• What you have to do: Count the lines in the records below that contain the word "image", and reply with only that number.

* * *

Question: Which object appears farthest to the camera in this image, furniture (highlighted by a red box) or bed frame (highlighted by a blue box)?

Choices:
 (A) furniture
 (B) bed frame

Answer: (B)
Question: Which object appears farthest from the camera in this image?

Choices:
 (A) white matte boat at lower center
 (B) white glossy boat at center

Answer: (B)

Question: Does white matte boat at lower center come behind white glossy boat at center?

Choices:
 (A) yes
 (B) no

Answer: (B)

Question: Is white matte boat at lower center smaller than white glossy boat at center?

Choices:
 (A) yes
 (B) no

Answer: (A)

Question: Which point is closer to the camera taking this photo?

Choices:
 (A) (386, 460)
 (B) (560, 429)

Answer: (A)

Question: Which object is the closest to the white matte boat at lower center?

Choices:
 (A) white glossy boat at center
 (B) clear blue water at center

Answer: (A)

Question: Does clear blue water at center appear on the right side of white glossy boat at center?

* * *

• Exercise solution: 2